> **Task to complete**:
Every line from the one with "R2: 33k (GND, SENSE) -> none" through the final line of the data below goes in the answer, copied exactly. Pictures do not.
*** Opening Data supplied ***
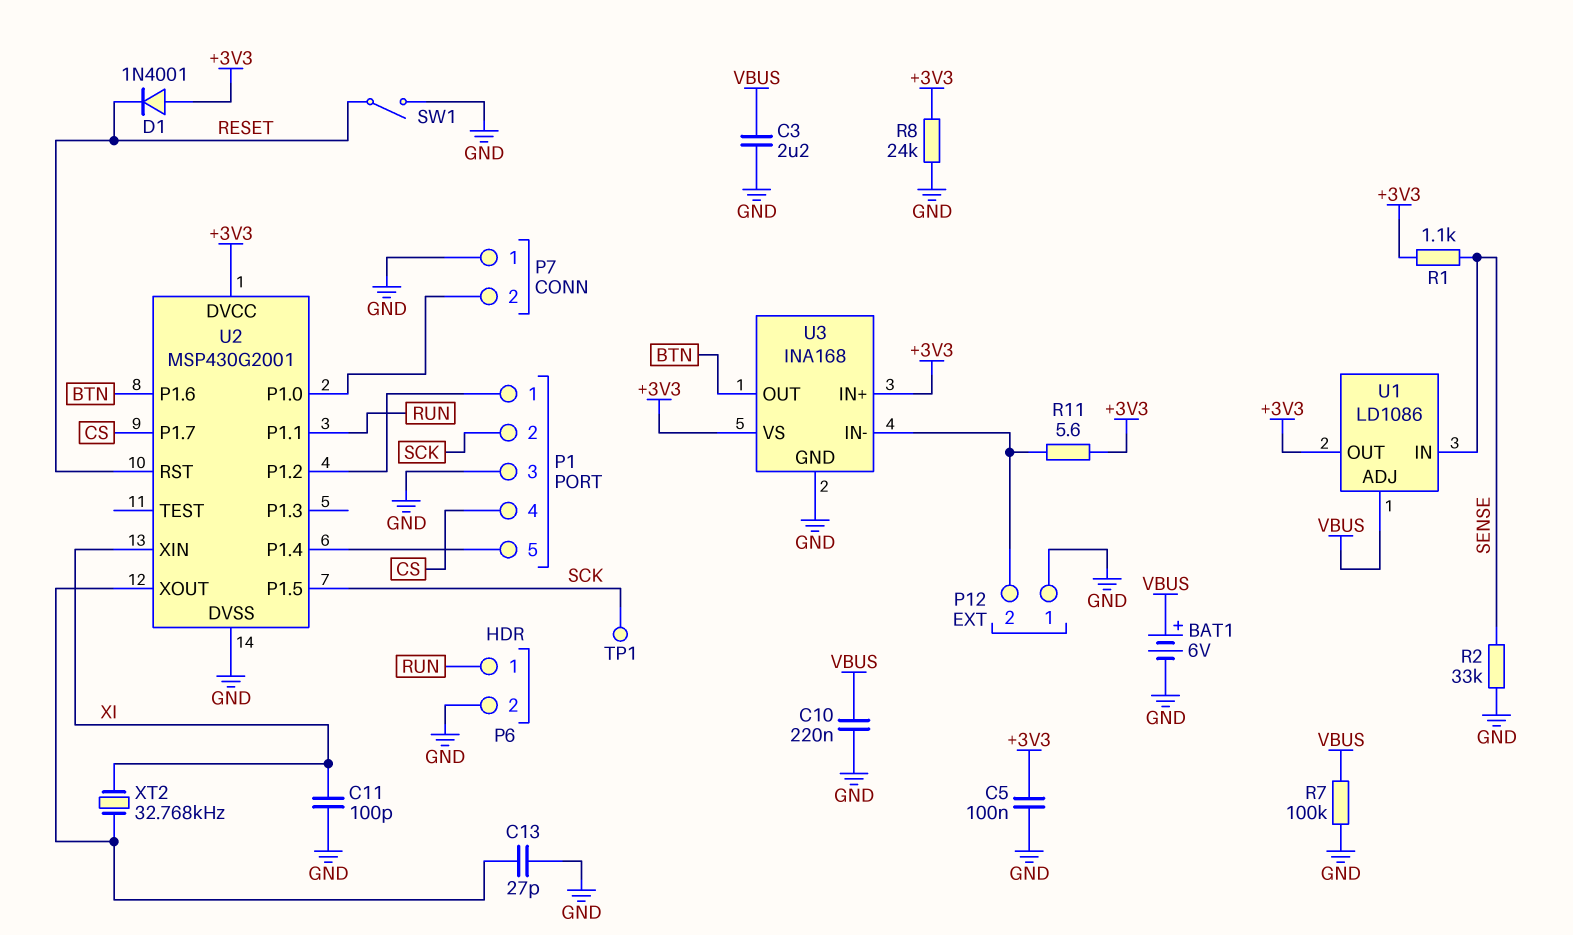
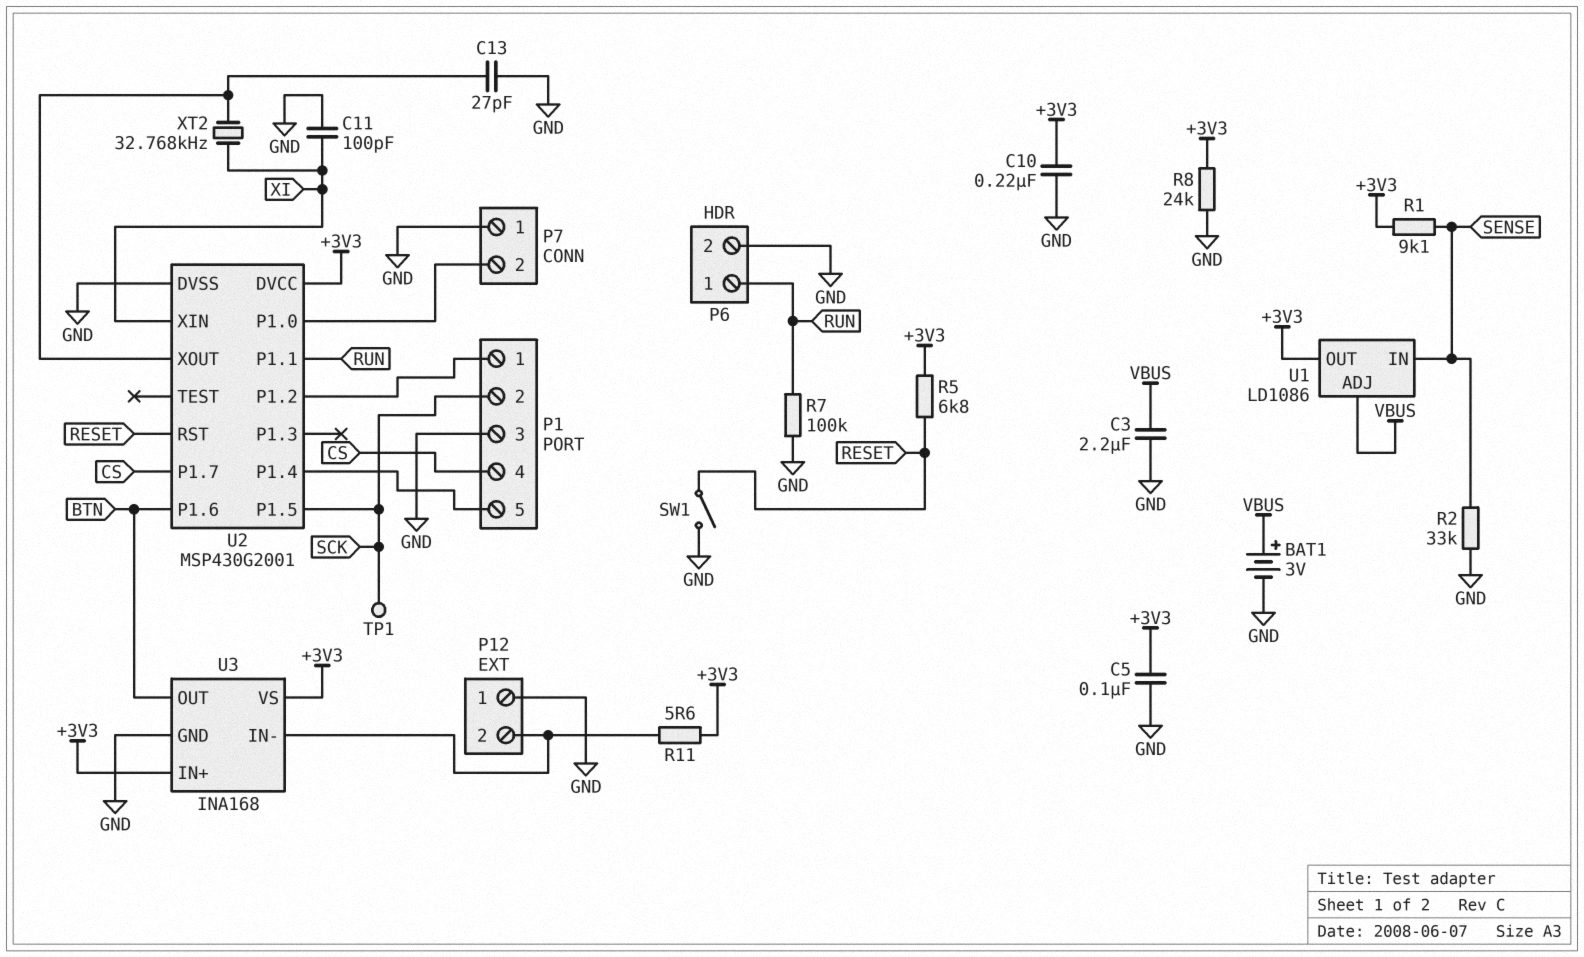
BAT1: 6V (plus VBUS, minus GND) -> 3V (plus VBUS, minus GND)
C10: 220nF (GND, VBUS) -> 220nF (+3V3, GND)
D1: diode 1N4001 (A +3V3, K RESET) -> none
R1: 1.1k (+3V3, SENSE) -> 9.1k (+3V3, SENSE)
R5: none -> 6.8k (+3V3, RESET)
R7: 100k (GND, VBUS) -> 100k (GND, RUN)

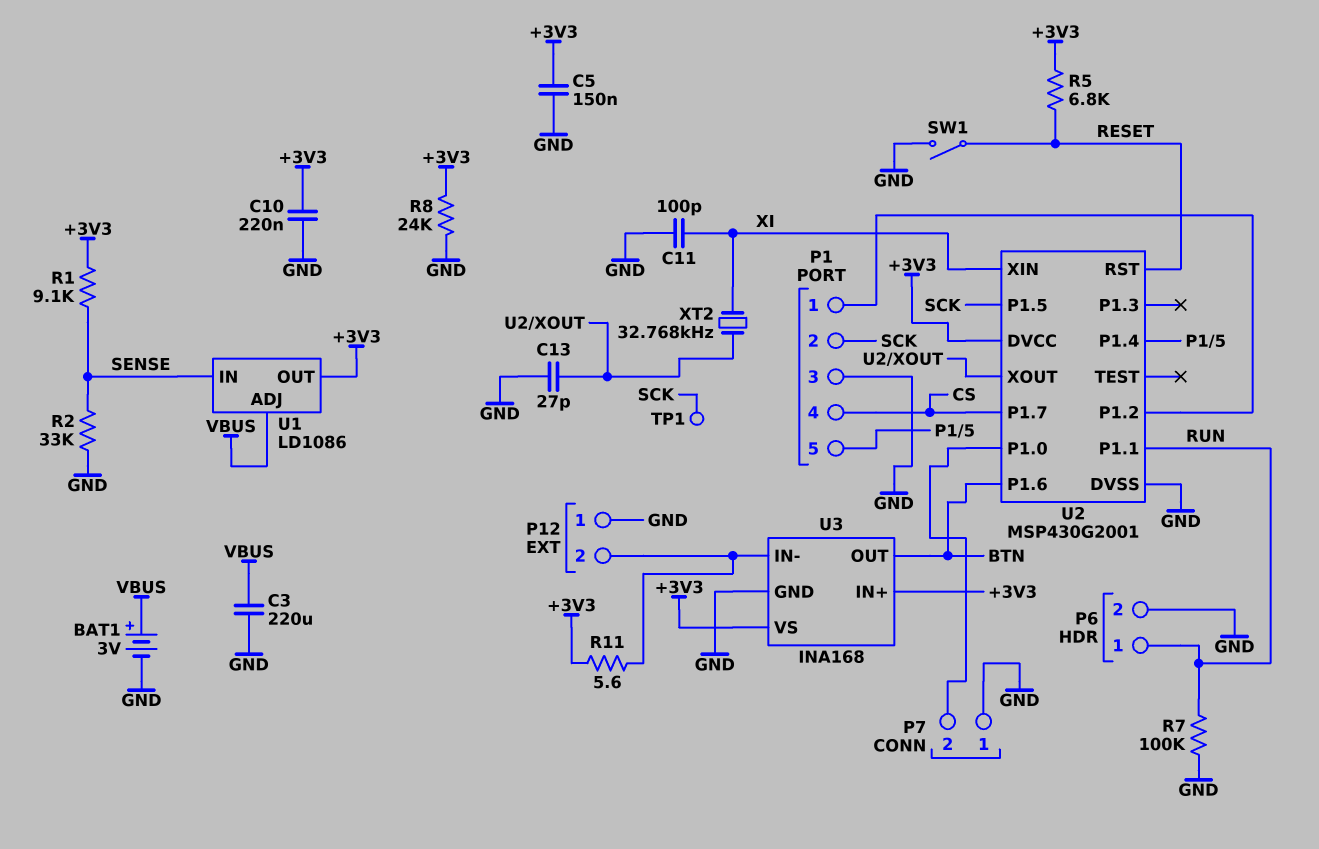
C3: 2.2uF (GND, VBUS) -> 220uF (GND, VBUS)
C5: 100nF (+3V3, GND) -> 150nF (+3V3, GND)

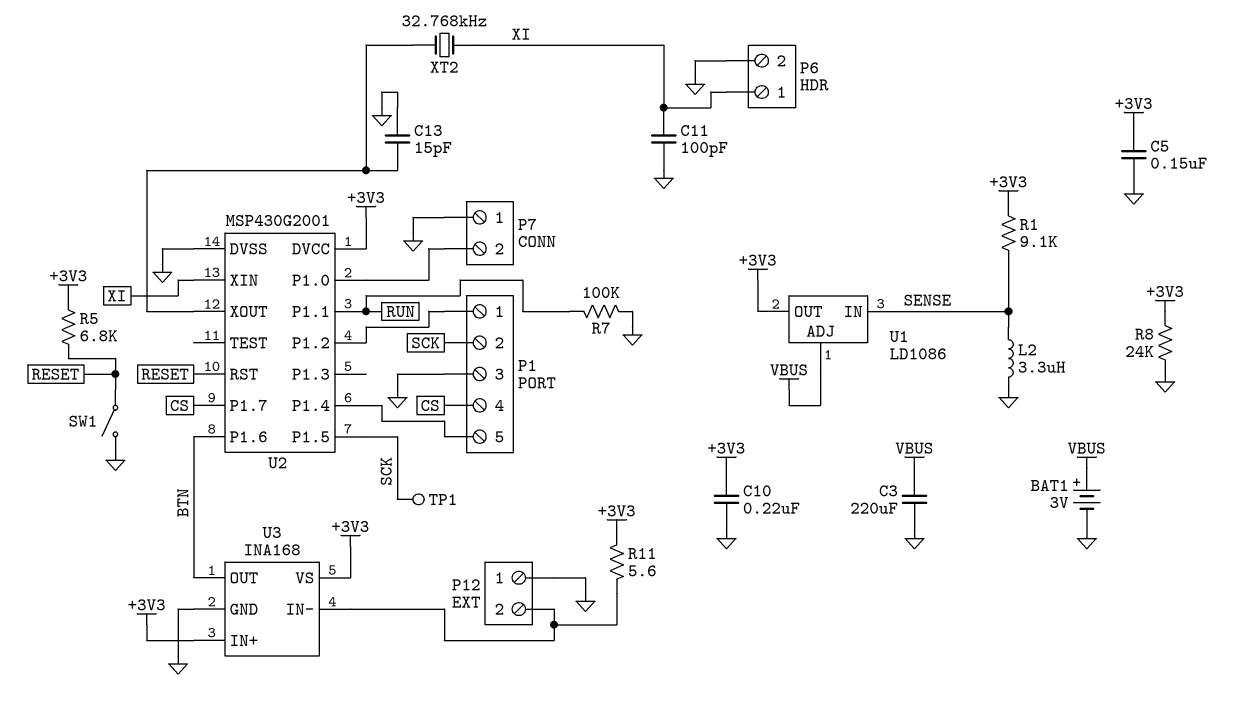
C13: 27pF (GND, U2/XOUT) -> 15pF (GND, U2/XOUT)
L2: none -> 3.3uH (GND, SENSE)
P6 pin 1: RUN -> XI
R2: 33k (GND, SENSE) -> none

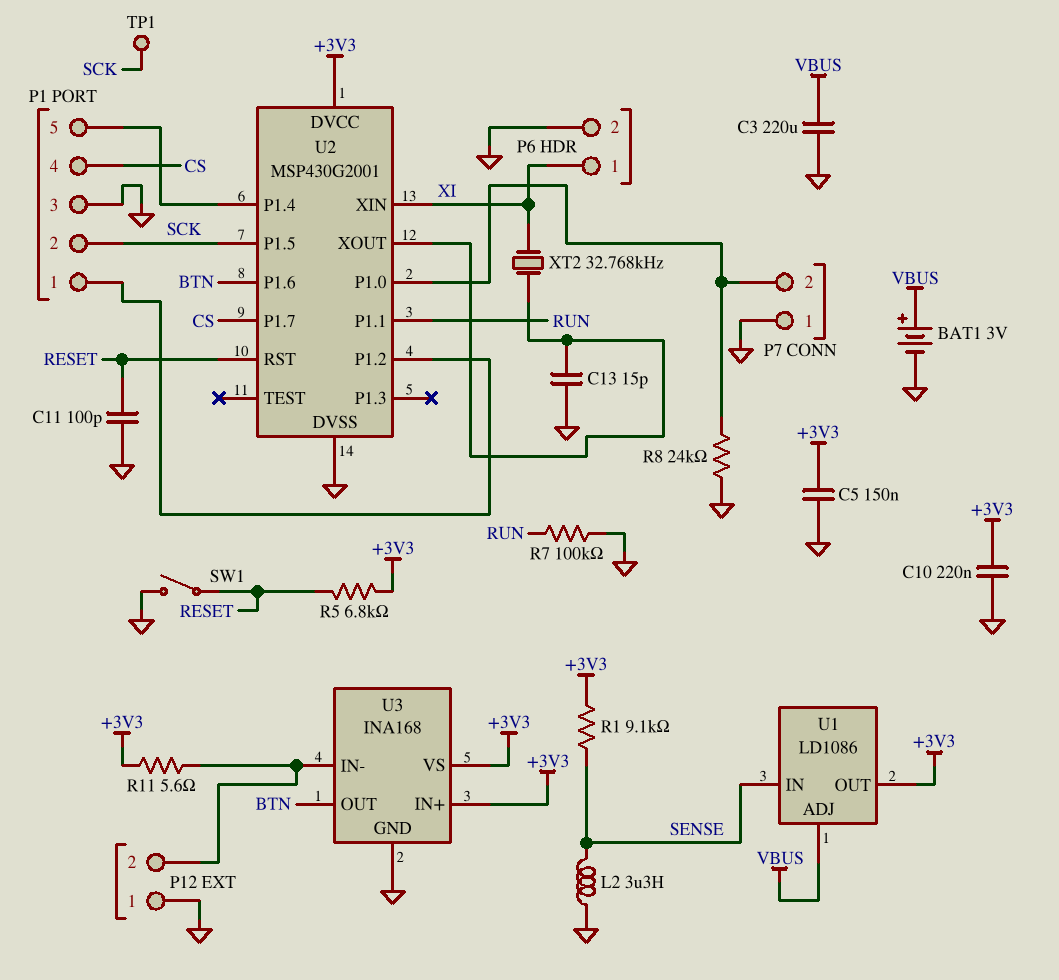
C11: 100pF (GND, XI) -> 100pF (GND, RESET)
R8: 24k (+3V3, GND) -> 24k (GND, P7/2)

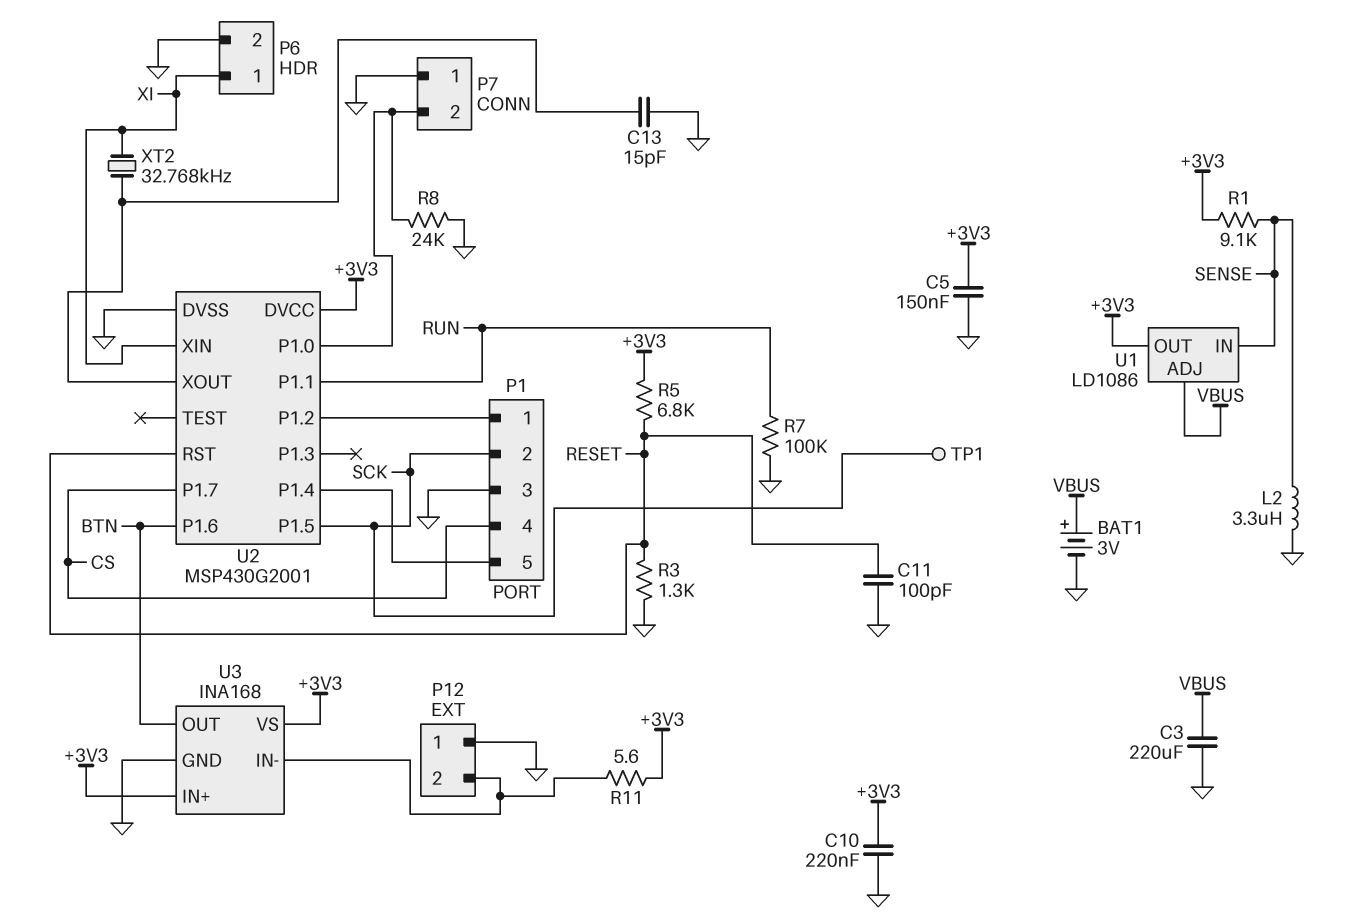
R3: none -> 1.3k (GND, RESET)
SW1: switch (GND, RESET) -> none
*** Closing Data supplied ***
> **Exercise solution**:
R2: 33k (GND, SENSE) -> none

C11: 100pF (GND, XI) -> 100pF (GND, RESET)
R8: 24k (+3V3, GND) -> 24k (GND, P7/2)

R3: none -> 1.3k (GND, RESET)
SW1: switch (GND, RESET) -> none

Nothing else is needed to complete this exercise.